── AVAILABLE DATA ──

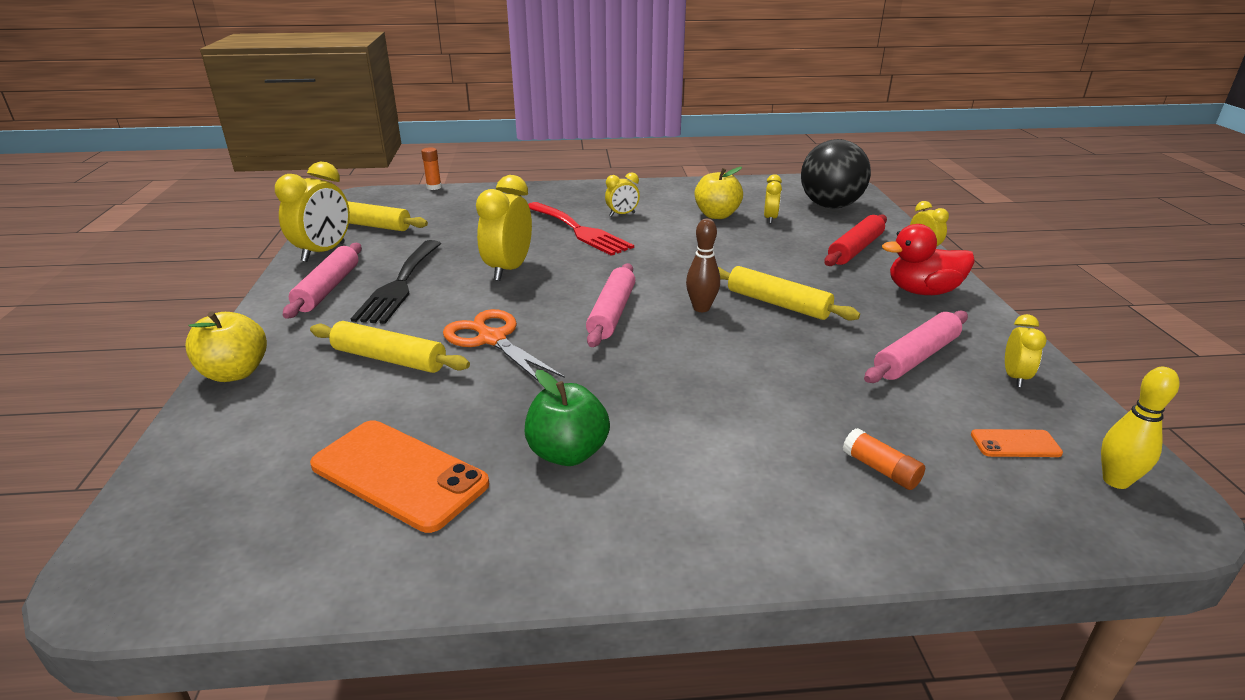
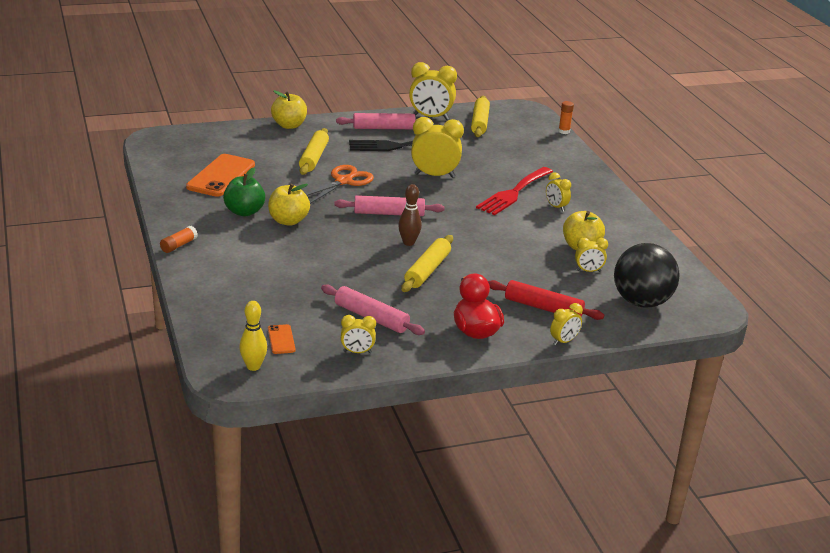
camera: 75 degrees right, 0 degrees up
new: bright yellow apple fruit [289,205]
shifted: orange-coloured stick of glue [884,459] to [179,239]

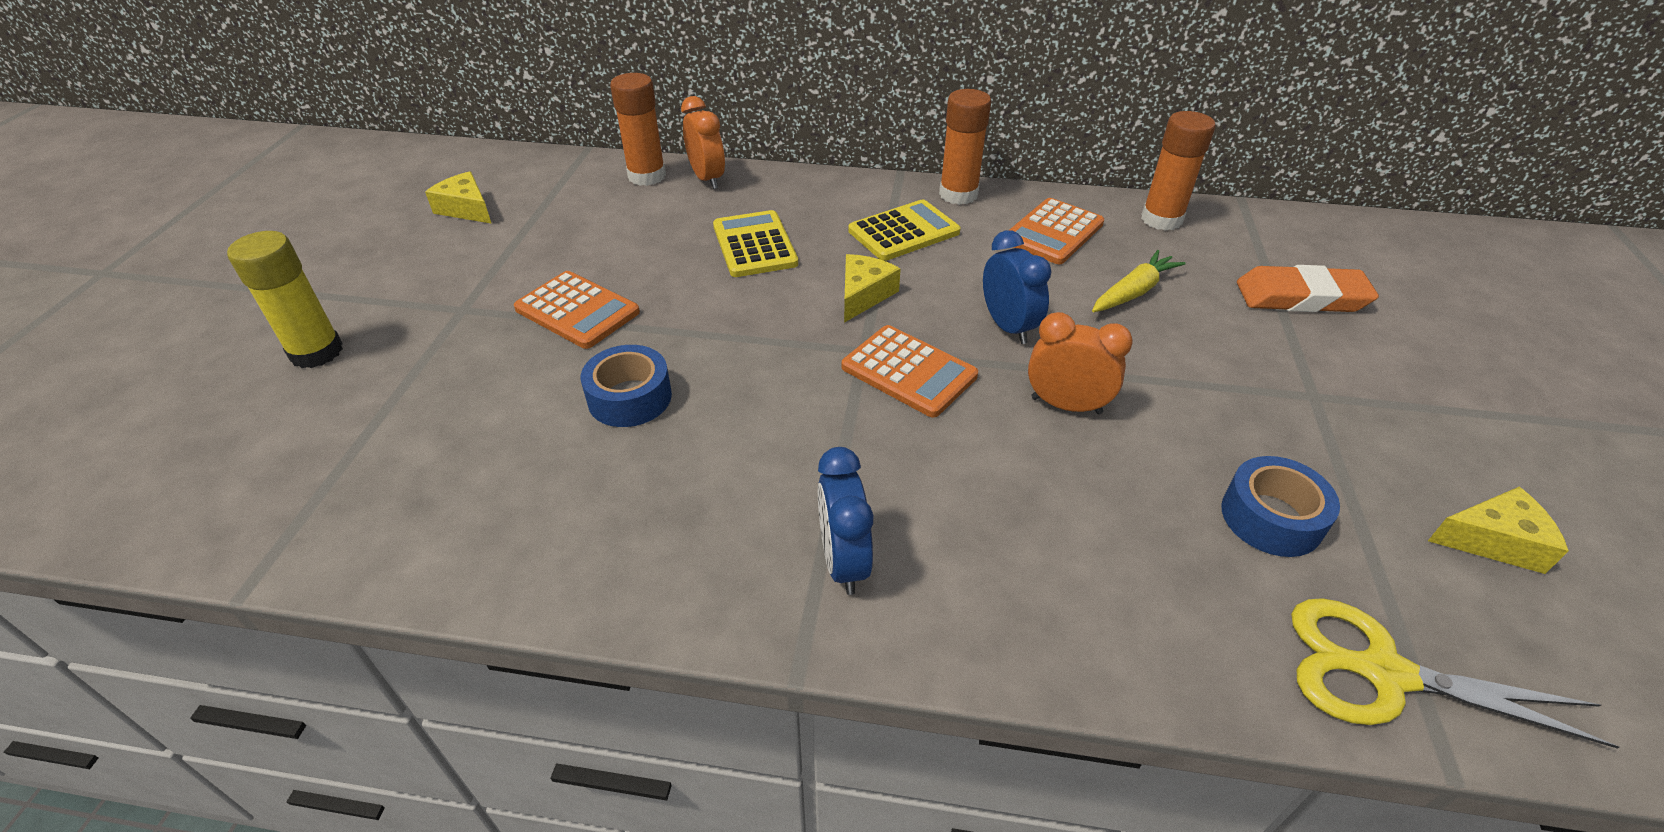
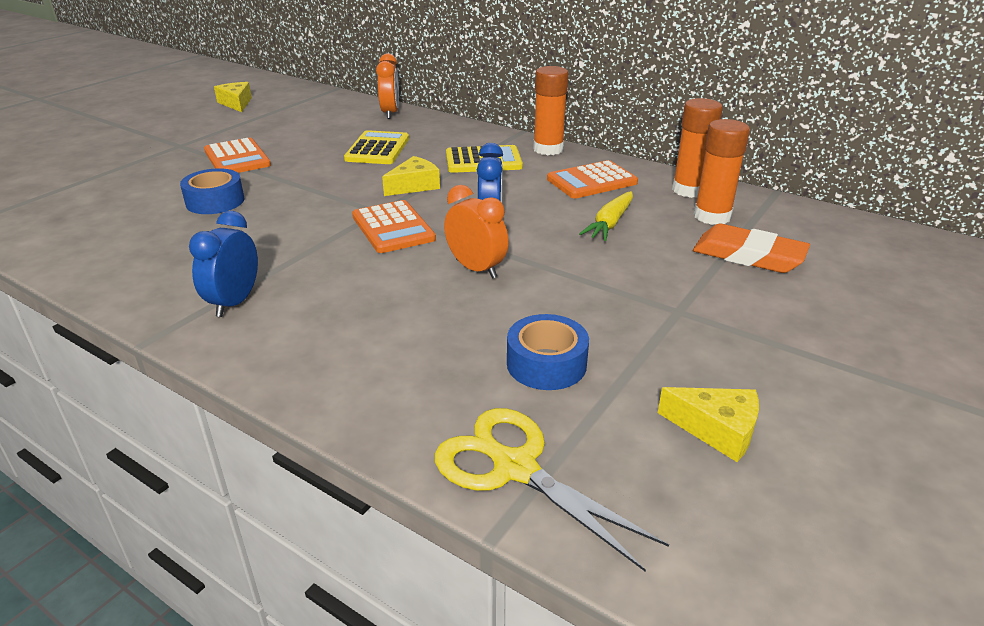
camera: 25 degrees right, 10 degrees down
gone: bright yellow stick of glue [285,299]
shifted: orange-coloured stick of glue [638,129] to [722,172]
rotated: bright yellow carrot [1139,281] = [606,216] 135 degrees clockwise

───

● THE TASK: Copy out the entries verbatim and leave the images out.

● EXERCISE ANSWER:
camera: 75 degrees right, 0 degrees up
new: bright yellow apple fruit [289,205]
shifted: orange-coloured stick of glue [884,459] to [179,239]

camera: 25 degrees right, 10 degrees down
gone: bright yellow stick of glue [285,299]
shifted: orange-coloured stick of glue [638,129] to [722,172]
rotated: bright yellow carrot [1139,281] = [606,216] 135 degrees clockwise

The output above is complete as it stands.